## Work task:
After finding the line with "brown cone: 2 -> 3" in the entries below, retype exactly each line from there through the line with "red soap dispenser: 2 -> 6", including that final line.

═════ Extracted information

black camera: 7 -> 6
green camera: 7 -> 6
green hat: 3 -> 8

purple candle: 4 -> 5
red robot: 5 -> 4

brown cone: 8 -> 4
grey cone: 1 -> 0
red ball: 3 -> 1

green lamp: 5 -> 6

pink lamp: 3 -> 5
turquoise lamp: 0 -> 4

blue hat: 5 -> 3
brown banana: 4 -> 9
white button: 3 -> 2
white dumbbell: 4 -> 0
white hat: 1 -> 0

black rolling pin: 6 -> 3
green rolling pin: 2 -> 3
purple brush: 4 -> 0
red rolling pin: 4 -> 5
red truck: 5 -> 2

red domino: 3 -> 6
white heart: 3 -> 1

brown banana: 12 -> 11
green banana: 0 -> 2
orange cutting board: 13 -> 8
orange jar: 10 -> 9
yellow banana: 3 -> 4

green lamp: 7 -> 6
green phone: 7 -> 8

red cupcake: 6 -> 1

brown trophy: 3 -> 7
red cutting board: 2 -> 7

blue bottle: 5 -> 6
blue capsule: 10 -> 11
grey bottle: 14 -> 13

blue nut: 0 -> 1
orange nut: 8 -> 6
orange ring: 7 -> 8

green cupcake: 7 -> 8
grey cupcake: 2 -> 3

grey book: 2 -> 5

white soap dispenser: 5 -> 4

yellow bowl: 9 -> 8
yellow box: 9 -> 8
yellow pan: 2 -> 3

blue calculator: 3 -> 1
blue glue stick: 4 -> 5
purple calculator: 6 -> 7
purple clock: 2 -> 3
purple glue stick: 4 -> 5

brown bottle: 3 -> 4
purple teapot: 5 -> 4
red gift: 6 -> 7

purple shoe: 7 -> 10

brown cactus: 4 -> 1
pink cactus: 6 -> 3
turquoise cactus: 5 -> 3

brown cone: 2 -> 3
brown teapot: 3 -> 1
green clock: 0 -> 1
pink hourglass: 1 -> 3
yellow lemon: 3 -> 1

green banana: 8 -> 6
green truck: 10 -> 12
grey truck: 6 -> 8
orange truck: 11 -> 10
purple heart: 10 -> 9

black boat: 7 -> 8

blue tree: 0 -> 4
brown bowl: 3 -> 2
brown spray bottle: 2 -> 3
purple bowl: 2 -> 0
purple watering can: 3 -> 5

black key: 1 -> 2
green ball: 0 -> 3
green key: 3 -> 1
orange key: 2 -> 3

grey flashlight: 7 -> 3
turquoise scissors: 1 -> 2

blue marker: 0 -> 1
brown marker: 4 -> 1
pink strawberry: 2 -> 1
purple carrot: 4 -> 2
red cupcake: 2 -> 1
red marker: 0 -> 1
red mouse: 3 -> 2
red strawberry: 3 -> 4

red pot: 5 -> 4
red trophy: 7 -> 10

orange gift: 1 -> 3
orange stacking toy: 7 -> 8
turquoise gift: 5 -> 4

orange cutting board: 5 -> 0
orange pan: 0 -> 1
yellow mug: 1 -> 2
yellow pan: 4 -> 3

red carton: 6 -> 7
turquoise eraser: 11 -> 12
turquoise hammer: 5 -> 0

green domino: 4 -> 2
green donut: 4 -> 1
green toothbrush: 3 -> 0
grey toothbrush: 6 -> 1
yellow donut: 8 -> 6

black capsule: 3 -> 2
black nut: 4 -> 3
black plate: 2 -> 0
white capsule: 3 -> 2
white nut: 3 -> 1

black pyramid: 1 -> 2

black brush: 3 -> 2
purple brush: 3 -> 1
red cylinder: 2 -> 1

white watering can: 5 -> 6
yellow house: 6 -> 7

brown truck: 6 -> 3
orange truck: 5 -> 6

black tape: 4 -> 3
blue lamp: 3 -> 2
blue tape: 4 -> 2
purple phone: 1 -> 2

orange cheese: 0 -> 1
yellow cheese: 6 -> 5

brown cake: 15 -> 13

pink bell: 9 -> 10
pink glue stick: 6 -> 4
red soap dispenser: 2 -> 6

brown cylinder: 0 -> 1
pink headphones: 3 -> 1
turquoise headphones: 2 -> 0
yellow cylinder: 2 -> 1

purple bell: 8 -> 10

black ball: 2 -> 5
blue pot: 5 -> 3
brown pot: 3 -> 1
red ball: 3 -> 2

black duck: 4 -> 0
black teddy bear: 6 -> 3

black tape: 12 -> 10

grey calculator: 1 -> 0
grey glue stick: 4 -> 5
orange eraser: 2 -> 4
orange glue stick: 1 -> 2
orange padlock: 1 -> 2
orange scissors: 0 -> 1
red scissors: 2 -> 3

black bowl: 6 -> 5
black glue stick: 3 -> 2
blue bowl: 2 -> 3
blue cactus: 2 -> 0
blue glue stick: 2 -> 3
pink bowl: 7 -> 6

══════════

## Result:
brown cone: 2 -> 3
brown teapot: 3 -> 1
green clock: 0 -> 1
pink hourglass: 1 -> 3
yellow lemon: 3 -> 1

green banana: 8 -> 6
green truck: 10 -> 12
grey truck: 6 -> 8
orange truck: 11 -> 10
purple heart: 10 -> 9

black boat: 7 -> 8

blue tree: 0 -> 4
brown bowl: 3 -> 2
brown spray bottle: 2 -> 3
purple bowl: 2 -> 0
purple watering can: 3 -> 5

black key: 1 -> 2
green ball: 0 -> 3
green key: 3 -> 1
orange key: 2 -> 3

grey flashlight: 7 -> 3
turquoise scissors: 1 -> 2

blue marker: 0 -> 1
brown marker: 4 -> 1
pink strawberry: 2 -> 1
purple carrot: 4 -> 2
red cupcake: 2 -> 1
red marker: 0 -> 1
red mouse: 3 -> 2
red strawberry: 3 -> 4

red pot: 5 -> 4
red trophy: 7 -> 10

orange gift: 1 -> 3
orange stacking toy: 7 -> 8
turquoise gift: 5 -> 4

orange cutting board: 5 -> 0
orange pan: 0 -> 1
yellow mug: 1 -> 2
yellow pan: 4 -> 3

red carton: 6 -> 7
turquoise eraser: 11 -> 12
turquoise hammer: 5 -> 0

green domino: 4 -> 2
green donut: 4 -> 1
green toothbrush: 3 -> 0
grey toothbrush: 6 -> 1
yellow donut: 8 -> 6

black capsule: 3 -> 2
black nut: 4 -> 3
black plate: 2 -> 0
white capsule: 3 -> 2
white nut: 3 -> 1

black pyramid: 1 -> 2

black brush: 3 -> 2
purple brush: 3 -> 1
red cylinder: 2 -> 1

white watering can: 5 -> 6
yellow house: 6 -> 7

brown truck: 6 -> 3
orange truck: 5 -> 6

black tape: 4 -> 3
blue lamp: 3 -> 2
blue tape: 4 -> 2
purple phone: 1 -> 2

orange cheese: 0 -> 1
yellow cheese: 6 -> 5

brown cake: 15 -> 13

pink bell: 9 -> 10
pink glue stick: 6 -> 4
red soap dispenser: 2 -> 6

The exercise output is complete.